> **Provided records**:
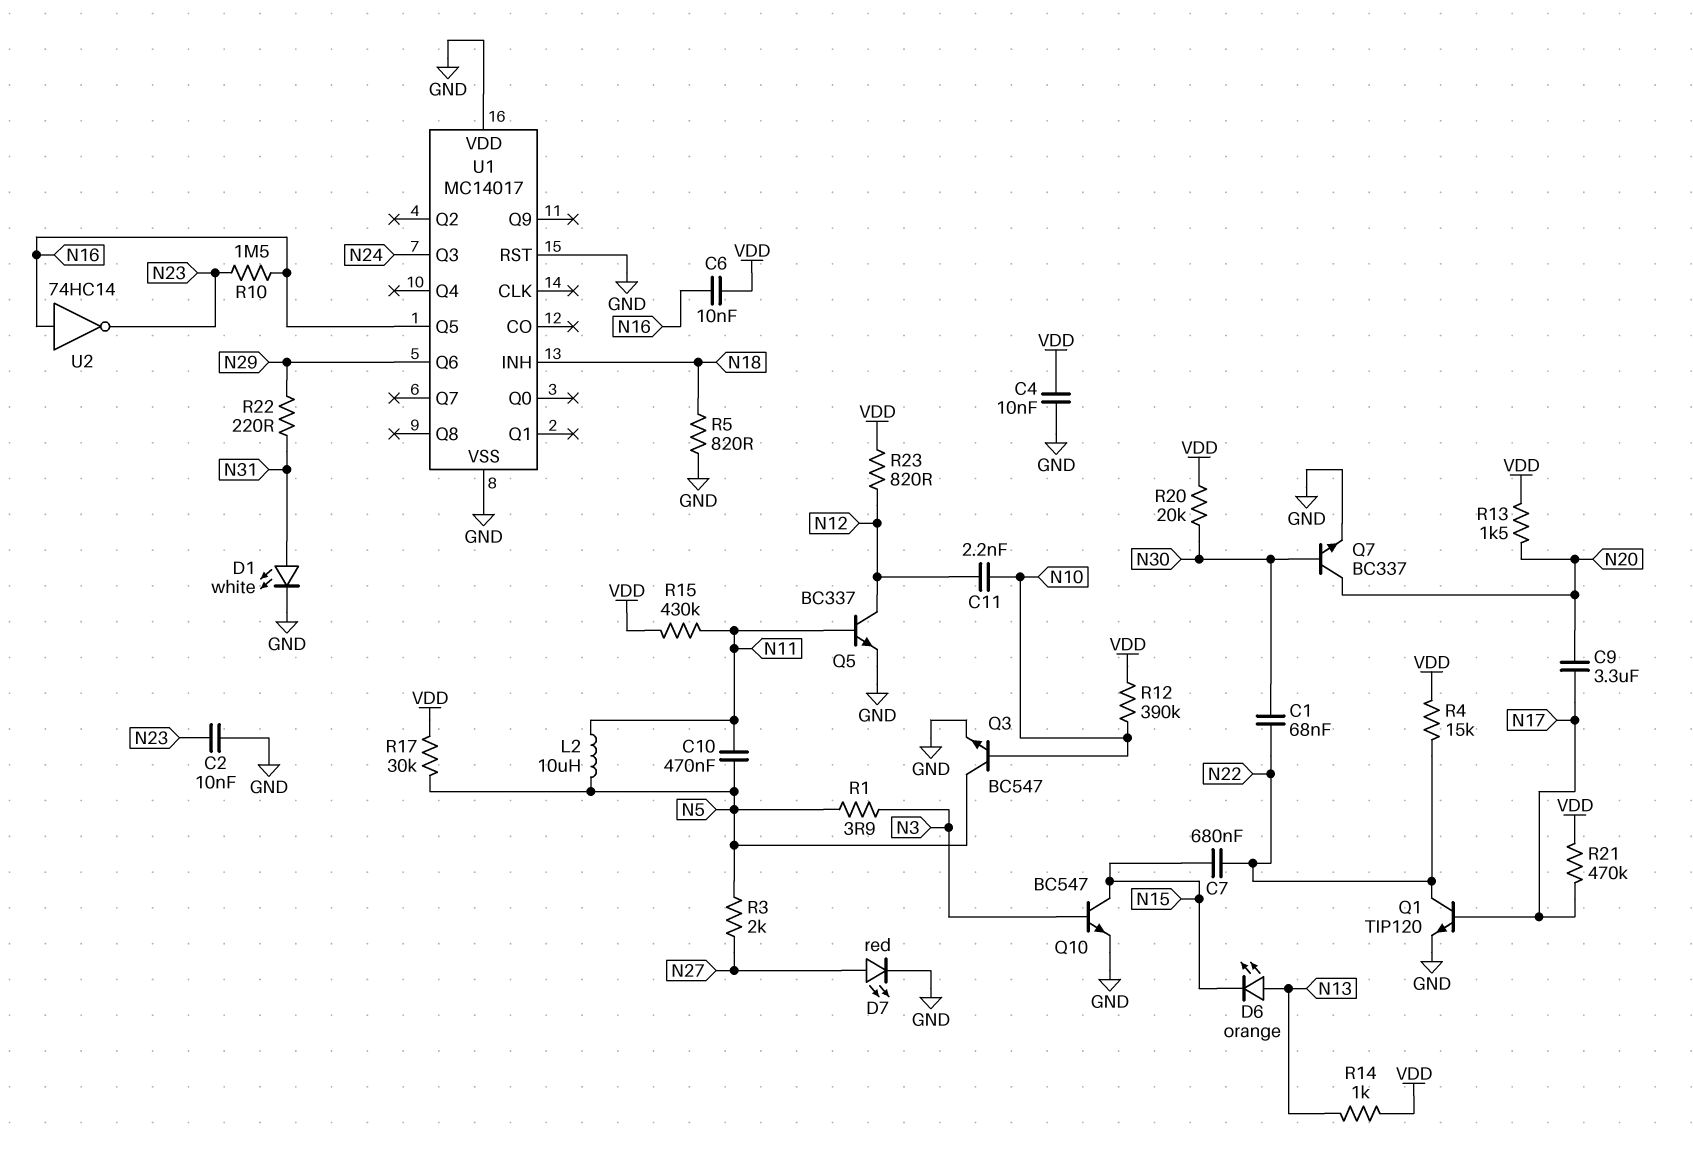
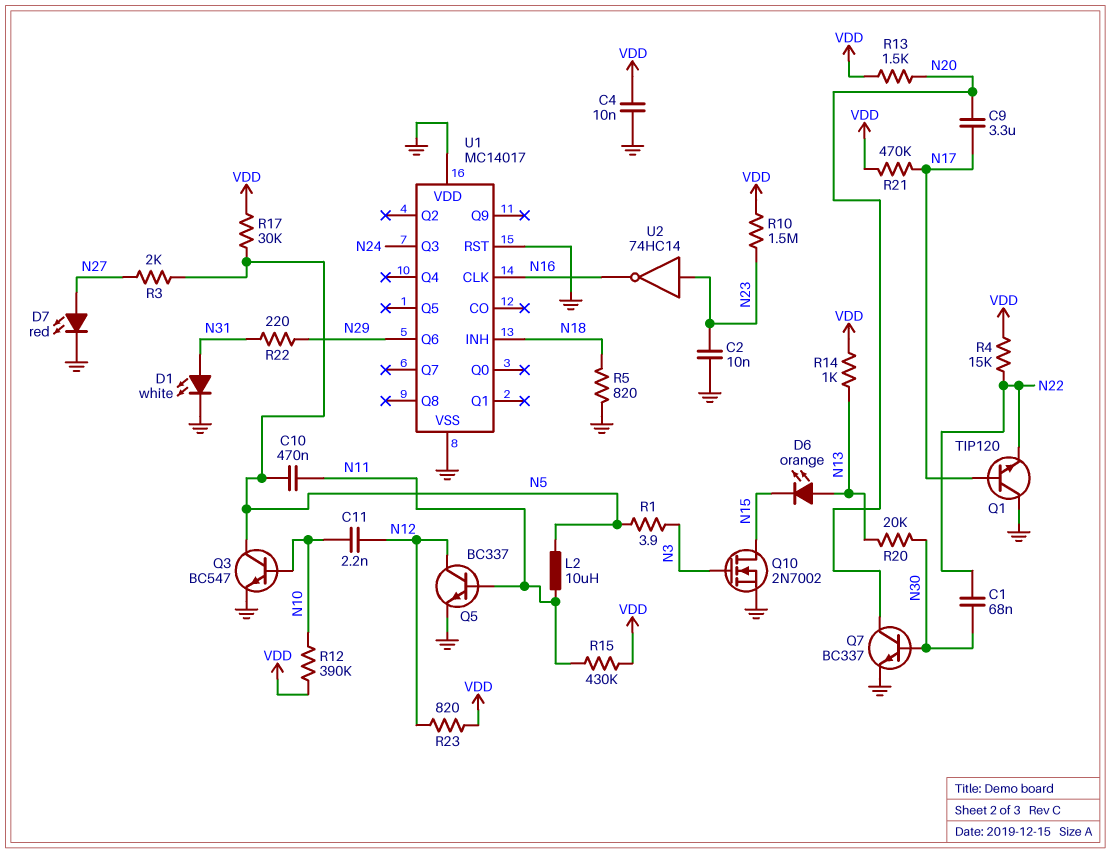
C6: 10nF (N16, VDD) -> none
C7: 680nF (N15, N22) -> none
Q1: NPN TIP120 (B N17, C N22, E GND) -> NPN TIP120 (B N17, C GND, E N22)
Q10: NPN BC547 (B N3, C N15, E GND) -> NMOS 2N7002 (G N3, D N15, S GND)
R10: 1.5M (N16, N23) -> 1.5M (N23, VDD)
R20: 20k (N30, VDD) -> 20k (N13, N30)
U1 pin CLK: none -> N16
U1 pin Q5: N16 -> none
U2: NOT 74HC14 (in N16, out N23) -> NOT 74HC14 (in N23, out N16)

> **The task**: Copy only the stretch running from the line containing "U1 pin CLK: none -> N16" to the final line of the entries, both ends included, exactly as it stands.

> **Finished exercise**:
U1 pin CLK: none -> N16
U1 pin Q5: N16 -> none
U2: NOT 74HC14 (in N16, out N23) -> NOT 74HC14 (in N23, out N16)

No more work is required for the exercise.